TASK DIRECTIONS: Pull from the data below each line where the word "grey" occurs, and copy it.

DATASET SECTION:
<<<<

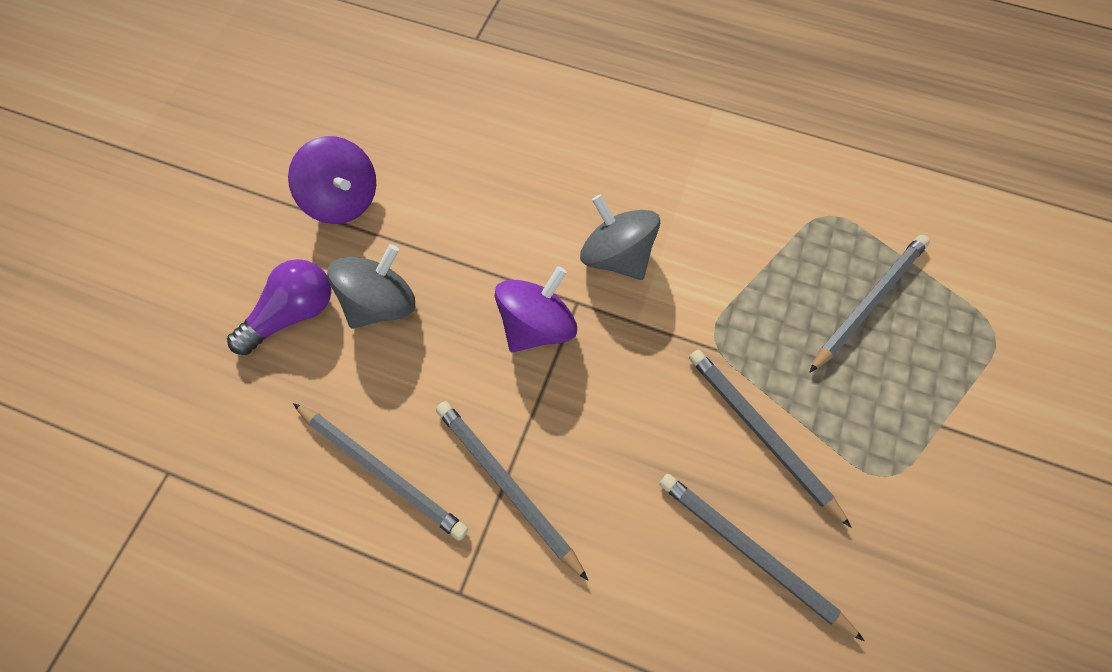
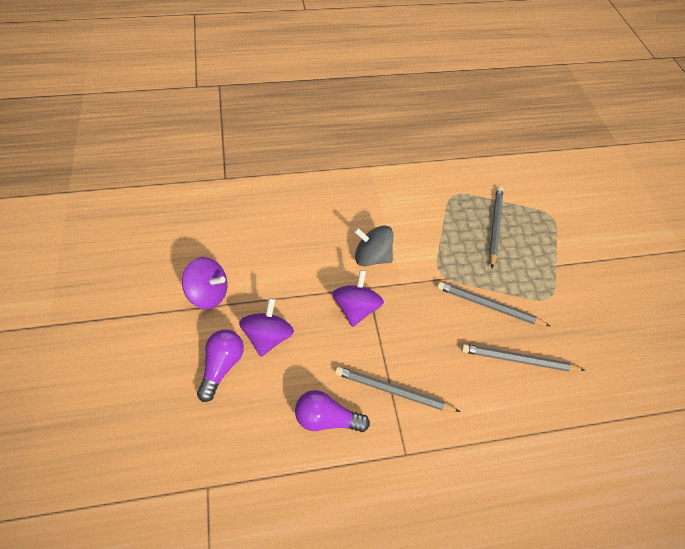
camera: 35 degrees left, 10 degrees down
(381, 304) = (268, 336): grey spinning top -> purple spinning top
(382, 470) = (326, 418): grey pencil -> purple light bulb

>>>>

OUTPUT:
(381, 304) = (268, 336): grey spinning top -> purple spinning top
(382, 470) = (326, 418): grey pencil -> purple light bulb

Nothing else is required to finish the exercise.